== Problem ==
Word for word, repeat the lines of the records from the one containing "U102 pin GP1: none -> GND" through the last line, both included.

>>>>

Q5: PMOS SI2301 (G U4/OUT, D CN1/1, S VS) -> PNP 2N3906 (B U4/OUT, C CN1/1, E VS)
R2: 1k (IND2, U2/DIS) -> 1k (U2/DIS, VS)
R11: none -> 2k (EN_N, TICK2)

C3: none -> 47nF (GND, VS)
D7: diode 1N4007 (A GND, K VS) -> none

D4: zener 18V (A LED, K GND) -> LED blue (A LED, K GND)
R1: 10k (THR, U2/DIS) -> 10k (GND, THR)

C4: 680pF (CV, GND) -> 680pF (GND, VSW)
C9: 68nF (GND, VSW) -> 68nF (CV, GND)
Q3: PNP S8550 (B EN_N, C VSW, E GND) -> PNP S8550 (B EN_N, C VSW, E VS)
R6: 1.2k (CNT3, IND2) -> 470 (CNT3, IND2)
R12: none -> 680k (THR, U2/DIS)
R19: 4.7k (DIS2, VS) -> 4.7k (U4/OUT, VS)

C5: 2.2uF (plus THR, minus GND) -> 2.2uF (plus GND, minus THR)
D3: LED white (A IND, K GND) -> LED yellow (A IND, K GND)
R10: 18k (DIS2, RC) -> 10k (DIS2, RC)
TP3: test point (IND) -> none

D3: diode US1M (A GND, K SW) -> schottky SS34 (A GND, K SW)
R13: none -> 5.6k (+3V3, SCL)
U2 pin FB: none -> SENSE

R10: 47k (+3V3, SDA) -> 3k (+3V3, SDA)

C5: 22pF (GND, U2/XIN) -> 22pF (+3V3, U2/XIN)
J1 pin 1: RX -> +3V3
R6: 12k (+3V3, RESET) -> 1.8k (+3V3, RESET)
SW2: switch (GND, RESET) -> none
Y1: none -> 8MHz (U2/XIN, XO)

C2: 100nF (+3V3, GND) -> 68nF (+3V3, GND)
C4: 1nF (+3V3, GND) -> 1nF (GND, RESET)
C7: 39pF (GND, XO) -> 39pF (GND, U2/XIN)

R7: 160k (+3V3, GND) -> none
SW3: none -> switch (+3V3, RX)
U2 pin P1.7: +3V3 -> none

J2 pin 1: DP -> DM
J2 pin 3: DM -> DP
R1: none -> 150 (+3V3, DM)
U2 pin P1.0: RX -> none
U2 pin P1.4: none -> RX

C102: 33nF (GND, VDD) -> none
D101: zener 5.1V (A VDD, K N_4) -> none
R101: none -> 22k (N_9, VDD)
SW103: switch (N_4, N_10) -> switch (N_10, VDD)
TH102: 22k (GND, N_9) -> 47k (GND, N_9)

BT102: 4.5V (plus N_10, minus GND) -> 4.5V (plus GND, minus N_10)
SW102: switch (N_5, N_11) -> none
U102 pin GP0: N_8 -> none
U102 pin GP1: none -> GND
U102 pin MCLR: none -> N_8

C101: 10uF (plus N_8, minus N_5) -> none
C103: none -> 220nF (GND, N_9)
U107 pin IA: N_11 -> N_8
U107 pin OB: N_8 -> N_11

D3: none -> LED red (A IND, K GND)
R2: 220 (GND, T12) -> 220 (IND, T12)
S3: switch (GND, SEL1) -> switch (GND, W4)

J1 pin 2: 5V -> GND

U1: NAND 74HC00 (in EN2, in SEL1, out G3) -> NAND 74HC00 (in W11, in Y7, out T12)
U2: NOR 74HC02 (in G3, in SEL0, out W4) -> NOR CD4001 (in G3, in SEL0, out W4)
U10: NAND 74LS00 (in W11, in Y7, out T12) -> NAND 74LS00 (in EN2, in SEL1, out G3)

<<<<

== Task answer ==
U102 pin GP1: none -> GND
U102 pin MCLR: none -> N_8

C101: 10uF (plus N_8, minus N_5) -> none
C103: none -> 220nF (GND, N_9)
U107 pin IA: N_11 -> N_8
U107 pin OB: N_8 -> N_11

D3: none -> LED red (A IND, K GND)
R2: 220 (GND, T12) -> 220 (IND, T12)
S3: switch (GND, SEL1) -> switch (GND, W4)

J1 pin 2: 5V -> GND

U1: NAND 74HC00 (in EN2, in SEL1, out G3) -> NAND 74HC00 (in W11, in Y7, out T12)
U2: NOR 74HC02 (in G3, in SEL0, out W4) -> NOR CD4001 (in G3, in SEL0, out W4)
U10: NAND 74LS00 (in W11, in Y7, out T12) -> NAND 74LS00 (in EN2, in SEL1, out G3)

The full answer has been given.